++++ Data section ++++

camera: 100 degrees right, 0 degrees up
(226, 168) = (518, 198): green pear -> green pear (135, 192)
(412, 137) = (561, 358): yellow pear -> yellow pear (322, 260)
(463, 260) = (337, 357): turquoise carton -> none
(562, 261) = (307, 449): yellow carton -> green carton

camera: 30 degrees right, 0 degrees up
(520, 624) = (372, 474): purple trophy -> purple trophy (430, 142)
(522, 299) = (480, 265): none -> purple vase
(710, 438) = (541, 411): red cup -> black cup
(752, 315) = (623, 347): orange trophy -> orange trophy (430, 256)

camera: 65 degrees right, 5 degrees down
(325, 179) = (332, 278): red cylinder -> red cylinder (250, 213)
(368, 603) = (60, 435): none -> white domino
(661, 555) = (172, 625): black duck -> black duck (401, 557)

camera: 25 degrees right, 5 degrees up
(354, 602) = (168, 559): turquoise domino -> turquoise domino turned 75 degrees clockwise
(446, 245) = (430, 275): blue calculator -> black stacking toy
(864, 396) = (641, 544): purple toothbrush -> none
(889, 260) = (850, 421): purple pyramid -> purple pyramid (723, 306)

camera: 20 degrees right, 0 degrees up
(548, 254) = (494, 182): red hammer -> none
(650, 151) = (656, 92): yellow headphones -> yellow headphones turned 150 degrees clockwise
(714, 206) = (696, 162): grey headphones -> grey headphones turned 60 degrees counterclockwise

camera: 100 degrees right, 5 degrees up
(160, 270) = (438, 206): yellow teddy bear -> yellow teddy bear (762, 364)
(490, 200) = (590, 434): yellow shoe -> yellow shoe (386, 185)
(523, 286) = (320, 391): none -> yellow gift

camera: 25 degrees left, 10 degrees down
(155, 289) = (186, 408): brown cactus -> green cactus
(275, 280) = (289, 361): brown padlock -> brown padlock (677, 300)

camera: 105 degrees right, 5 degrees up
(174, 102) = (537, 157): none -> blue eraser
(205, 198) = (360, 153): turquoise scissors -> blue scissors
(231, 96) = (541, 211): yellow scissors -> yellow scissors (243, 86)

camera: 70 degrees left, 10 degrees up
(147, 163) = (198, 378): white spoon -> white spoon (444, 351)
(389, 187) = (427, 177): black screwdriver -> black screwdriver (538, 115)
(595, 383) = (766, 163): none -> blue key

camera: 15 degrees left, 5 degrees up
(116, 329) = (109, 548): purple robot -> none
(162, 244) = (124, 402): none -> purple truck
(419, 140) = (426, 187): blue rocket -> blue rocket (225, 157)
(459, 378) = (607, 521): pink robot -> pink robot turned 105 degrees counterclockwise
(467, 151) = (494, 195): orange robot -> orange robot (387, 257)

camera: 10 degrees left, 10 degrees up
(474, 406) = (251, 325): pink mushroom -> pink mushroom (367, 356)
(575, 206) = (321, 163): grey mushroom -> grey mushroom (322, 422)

++++

__Aim of the exercise__.
Where the listing above reaches the line that contains "(275, 280) = (289, 361): brown", start retyping, and finish with the line that contains "(389, 187) = (427, 177): black"; reproduce those lines exactly and no others.

__Completed exercise__.
(275, 280) = (289, 361): brown padlock -> brown padlock (677, 300)

camera: 105 degrees right, 5 degrees up
(174, 102) = (537, 157): none -> blue eraser
(205, 198) = (360, 153): turquoise scissors -> blue scissors
(231, 96) = (541, 211): yellow scissors -> yellow scissors (243, 86)

camera: 70 degrees left, 10 degrees up
(147, 163) = (198, 378): white spoon -> white spoon (444, 351)
(389, 187) = (427, 177): black screwdriver -> black screwdriver (538, 115)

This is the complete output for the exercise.